■ **What you need to do**:
Beginning with the line that includes "U101 pin PB2: SIG12 -> none", return every remaining line of the material exactly as it reads, but not the pictures.

■ **Entries provided**:
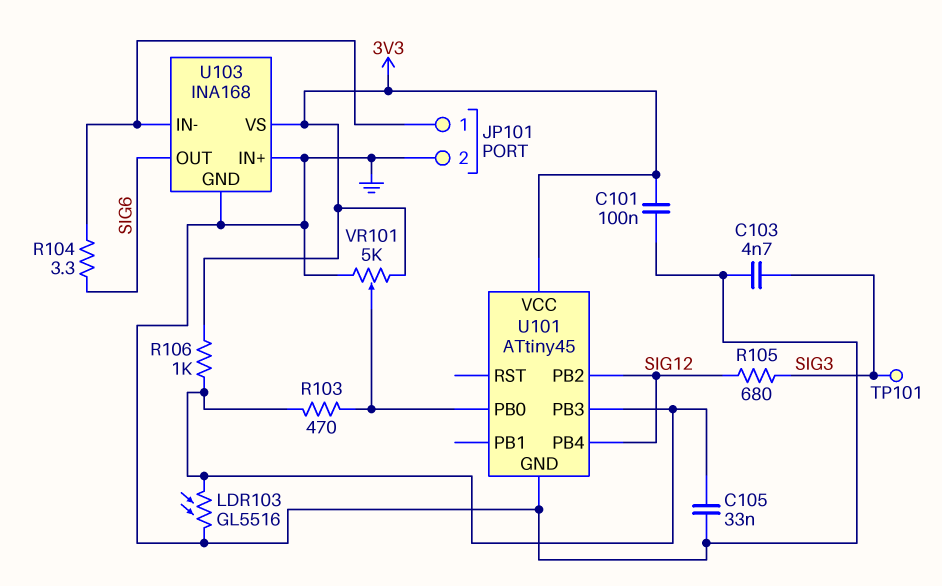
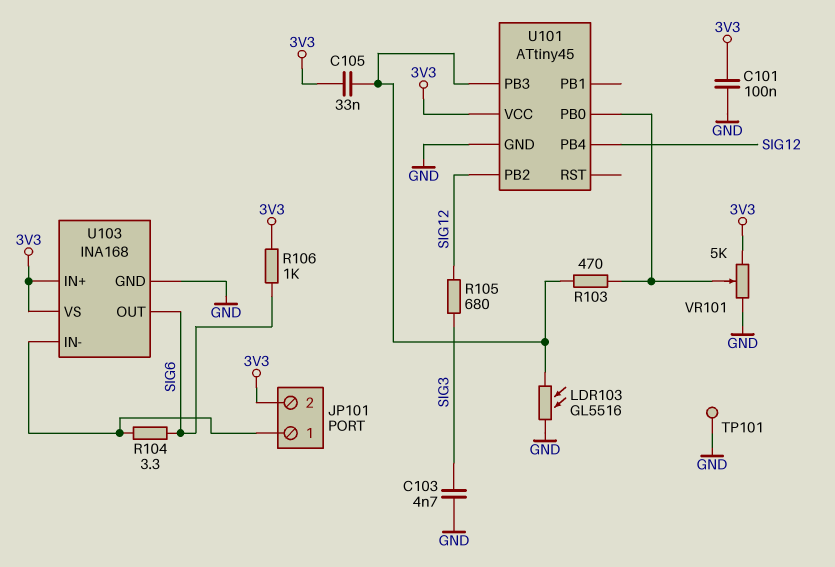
C105: 33nF (GND, U101/PB3) -> 33nF (3V3, U101/PB3)
JP101 pin 2: GND -> 3V3
R106: 1k (3V3, U101/PB3) -> 1k (3V3, SIG6)
TP101: test point (SIG3) -> test point (GND)
U103 pin IN+: GND -> 3V3

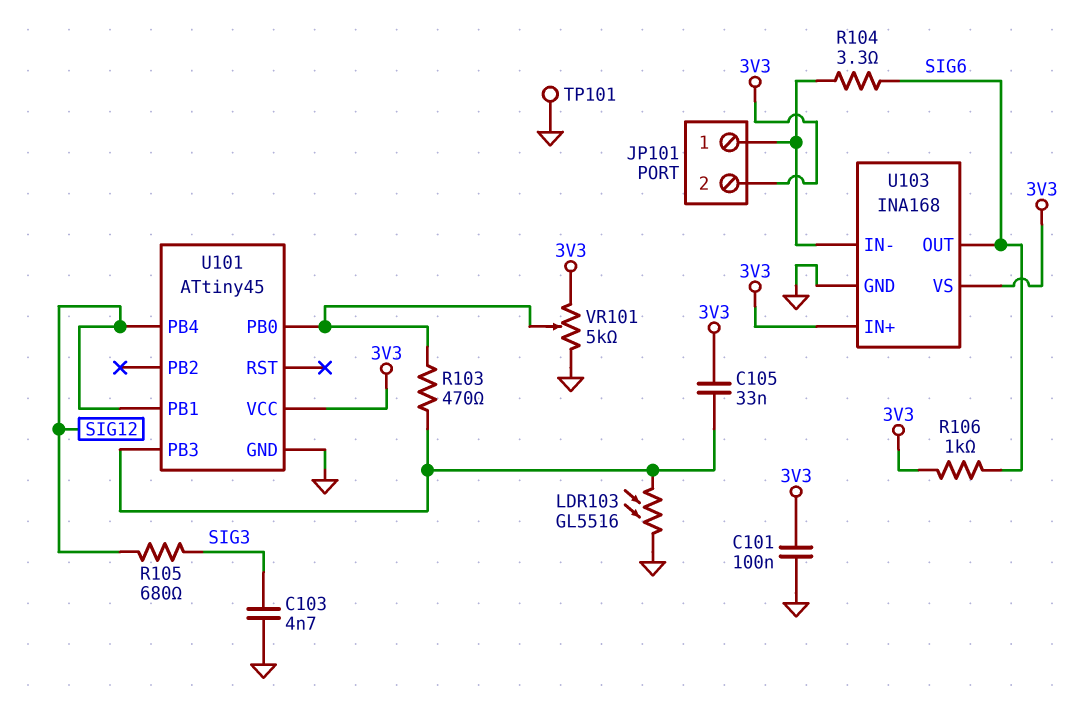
U101 pin PB1: none -> SIG12
U101 pin PB2: SIG12 -> none

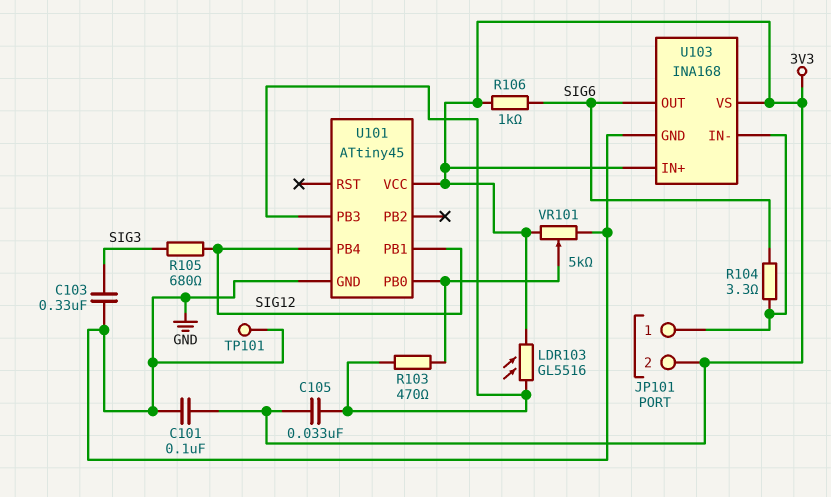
C103: 4.7nF (GND, SIG3) -> 330nF (GND, SIG3)
LDR103: GL5516 (GND, U101/PB3) -> GL5516 (3V3, U101/PB3)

■ **Finished exercise**:
U101 pin PB2: SIG12 -> none

C103: 4.7nF (GND, SIG3) -> 330nF (GND, SIG3)
LDR103: GL5516 (GND, U101/PB3) -> GL5516 (3V3, U101/PB3)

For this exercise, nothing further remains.